-- Opening Marker --

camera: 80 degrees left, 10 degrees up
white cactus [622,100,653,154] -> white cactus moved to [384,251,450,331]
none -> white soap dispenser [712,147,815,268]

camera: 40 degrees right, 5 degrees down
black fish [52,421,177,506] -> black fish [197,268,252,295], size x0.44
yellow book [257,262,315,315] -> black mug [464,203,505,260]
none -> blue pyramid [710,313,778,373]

-- Closing Marker --
-- Opening Marker --

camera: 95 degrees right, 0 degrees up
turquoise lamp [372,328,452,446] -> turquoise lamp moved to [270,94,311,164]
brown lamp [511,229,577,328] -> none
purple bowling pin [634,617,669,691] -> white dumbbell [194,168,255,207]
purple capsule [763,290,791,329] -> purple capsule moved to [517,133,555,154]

-- Closing Marker --

Copy all lines from the data above that contain the word "lamp".

turquoise lamp [372,328,452,446] -> turquoise lamp moved to [270,94,311,164]
brown lamp [511,229,577,328] -> none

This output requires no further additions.